### TO DO
Set down, word for word, the line with "none -> cyan plate B3:B5 level 1" and the lines after it through the final line of the data below, without pictures.

________

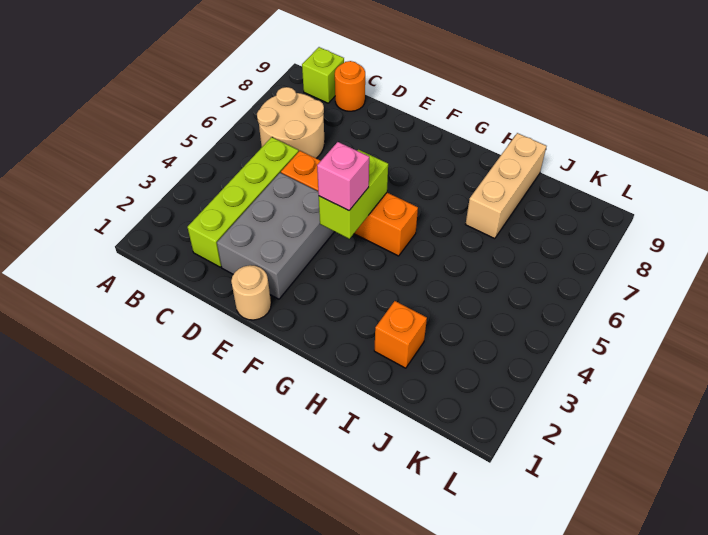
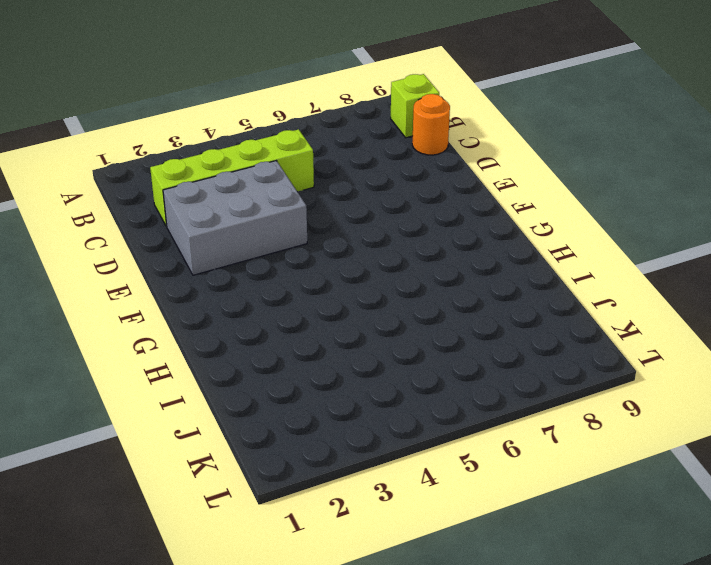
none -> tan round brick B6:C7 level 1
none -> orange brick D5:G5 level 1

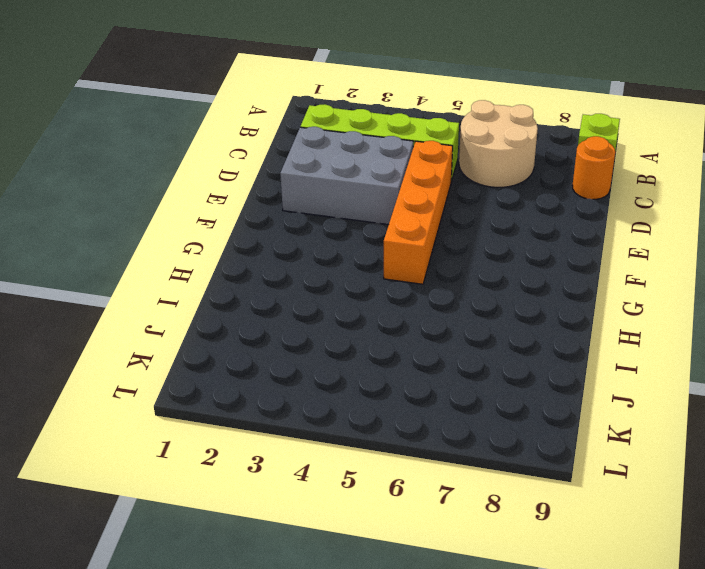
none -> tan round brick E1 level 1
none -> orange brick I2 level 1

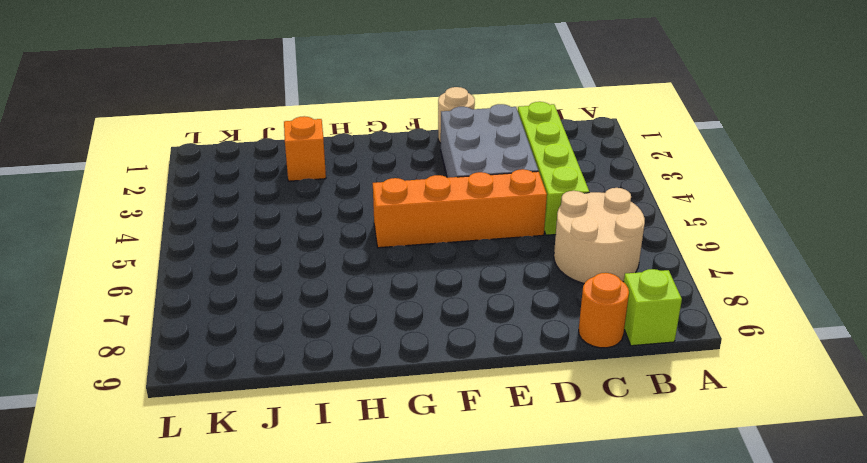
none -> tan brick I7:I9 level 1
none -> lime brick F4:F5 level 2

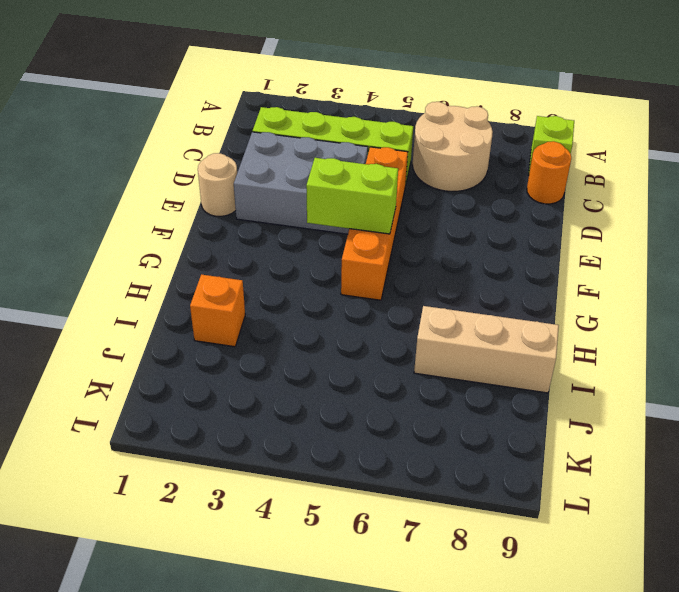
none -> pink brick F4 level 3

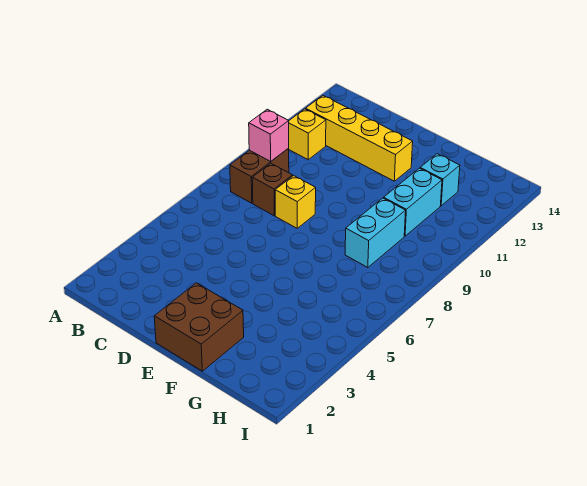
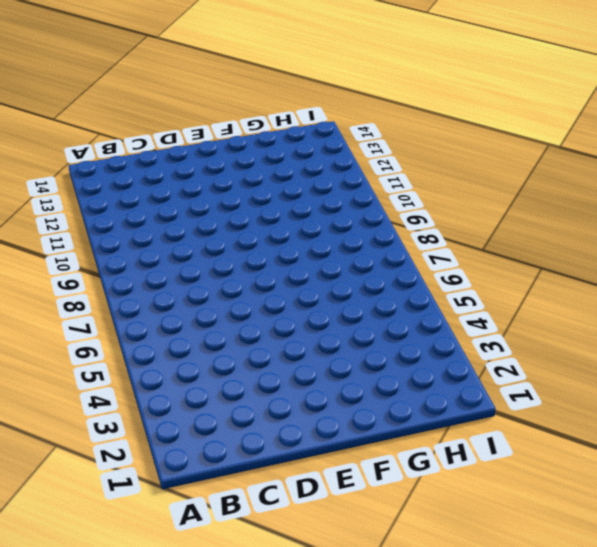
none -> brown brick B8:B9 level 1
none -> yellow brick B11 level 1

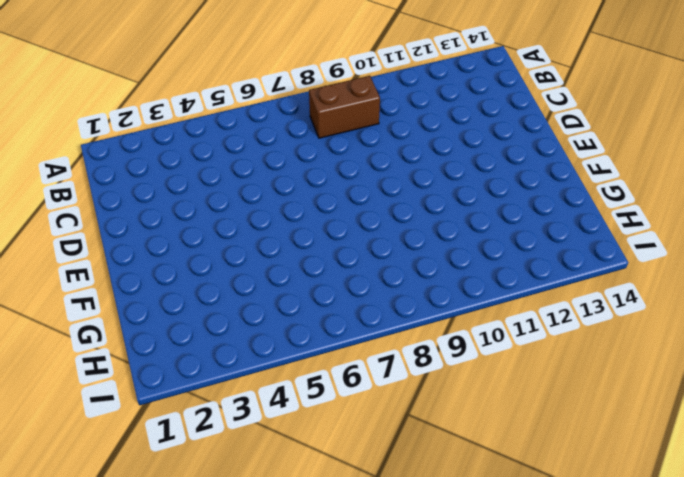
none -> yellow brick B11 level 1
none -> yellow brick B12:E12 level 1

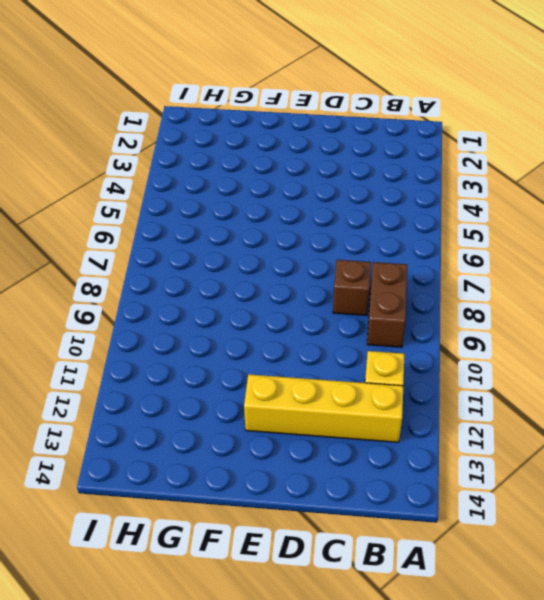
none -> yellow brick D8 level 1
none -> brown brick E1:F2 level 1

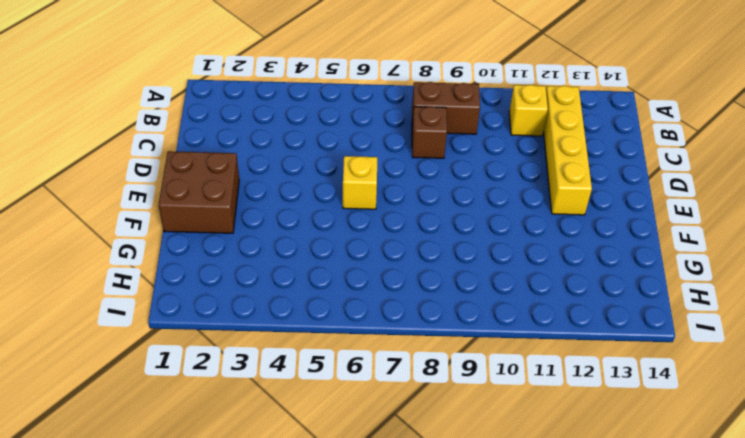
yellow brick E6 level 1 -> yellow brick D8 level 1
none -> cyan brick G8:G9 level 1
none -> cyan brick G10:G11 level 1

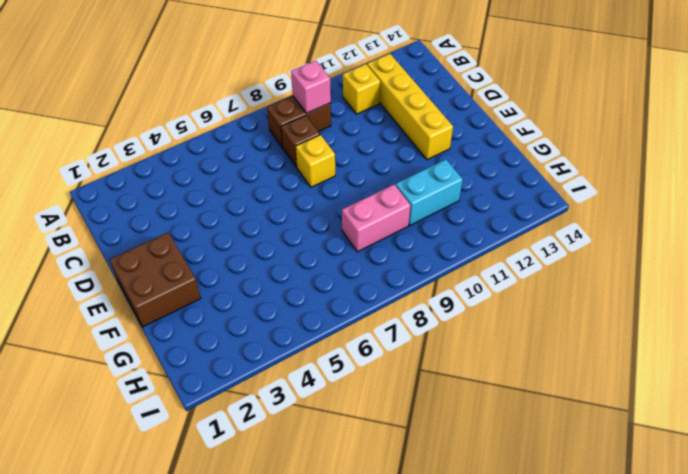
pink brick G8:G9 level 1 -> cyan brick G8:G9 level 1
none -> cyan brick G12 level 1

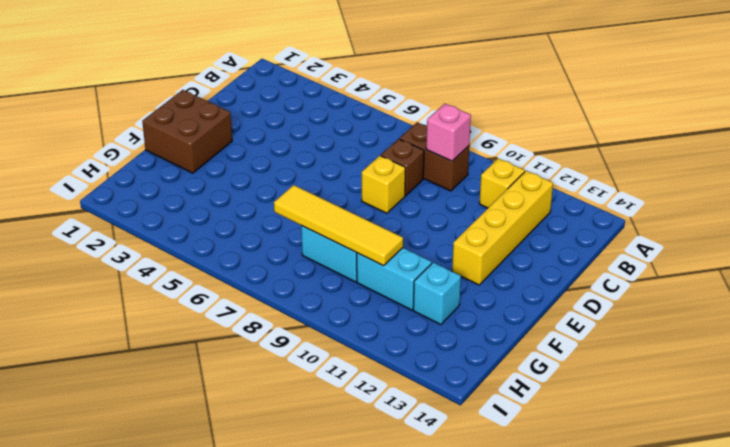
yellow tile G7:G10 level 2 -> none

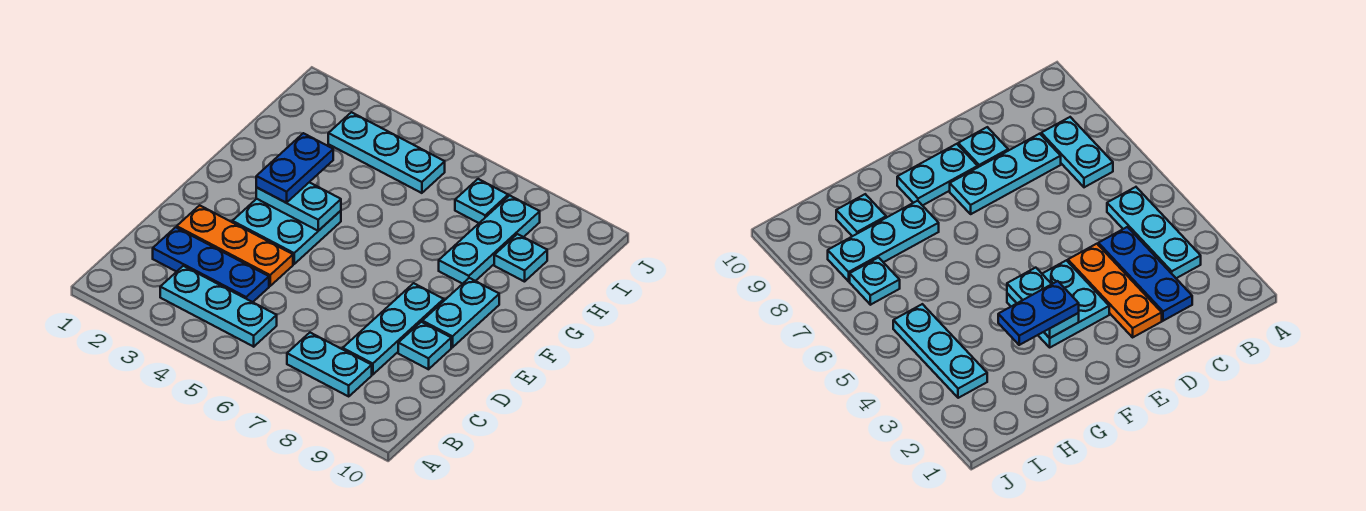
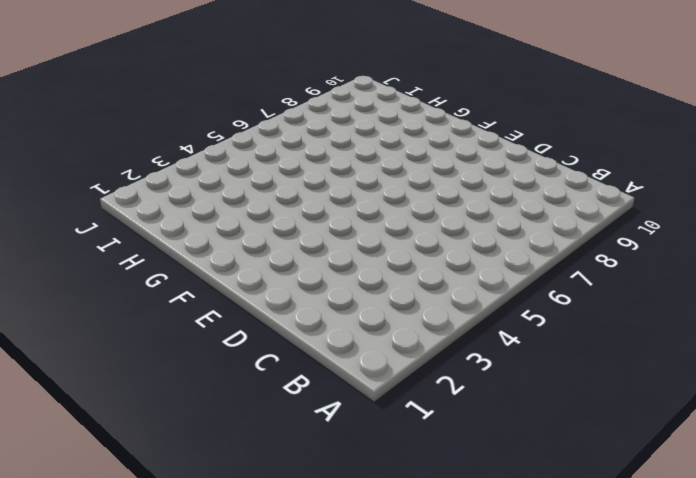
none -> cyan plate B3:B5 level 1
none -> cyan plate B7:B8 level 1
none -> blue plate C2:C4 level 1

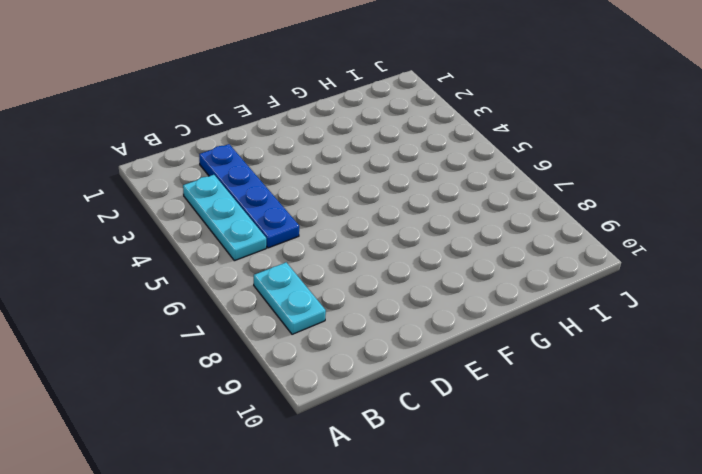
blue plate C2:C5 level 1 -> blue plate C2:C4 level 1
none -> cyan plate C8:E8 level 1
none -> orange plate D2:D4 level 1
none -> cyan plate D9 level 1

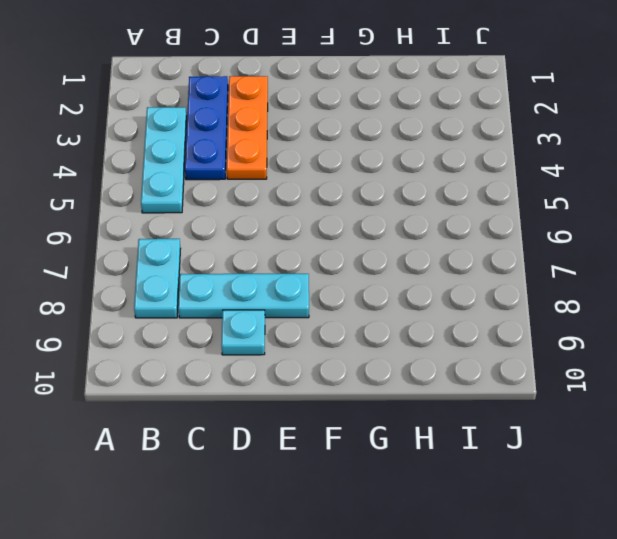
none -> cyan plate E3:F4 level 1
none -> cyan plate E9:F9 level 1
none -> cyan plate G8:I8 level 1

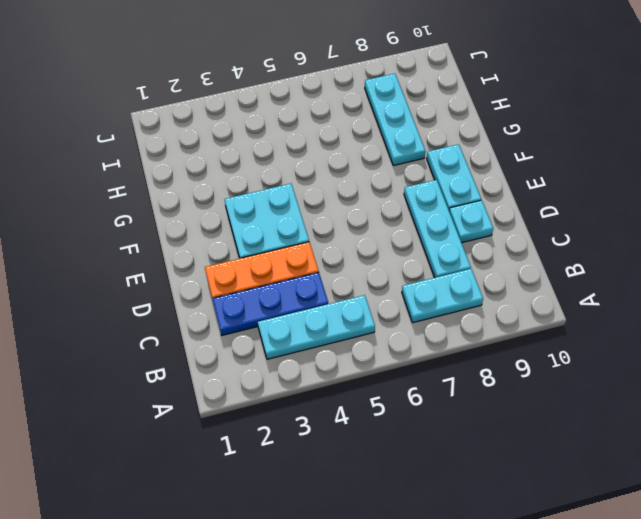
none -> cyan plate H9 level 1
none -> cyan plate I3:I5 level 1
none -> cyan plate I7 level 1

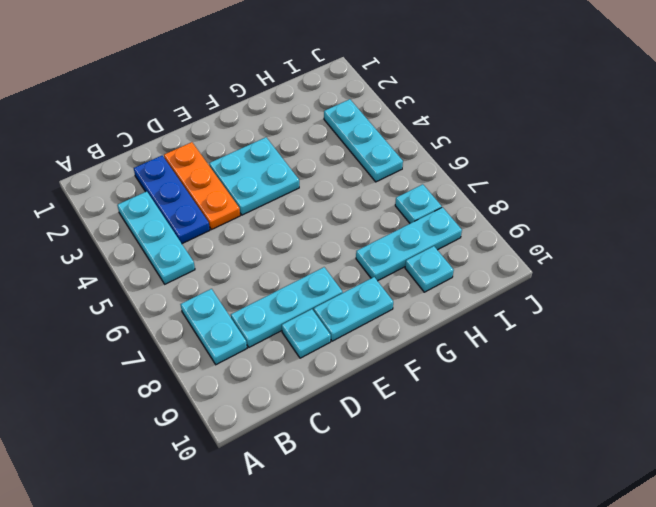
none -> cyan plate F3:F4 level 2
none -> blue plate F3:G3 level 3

________

### TASK RESPONSE
none -> cyan plate B3:B5 level 1
none -> cyan plate B7:B8 level 1
none -> blue plate C2:C4 level 1

blue plate C2:C5 level 1 -> blue plate C2:C4 level 1
none -> cyan plate C8:E8 level 1
none -> orange plate D2:D4 level 1
none -> cyan plate D9 level 1

none -> cyan plate E3:F4 level 1
none -> cyan plate E9:F9 level 1
none -> cyan plate G8:I8 level 1

none -> cyan plate H9 level 1
none -> cyan plate I3:I5 level 1
none -> cyan plate I7 level 1

none -> cyan plate F3:F4 level 2
none -> blue plate F3:G3 level 3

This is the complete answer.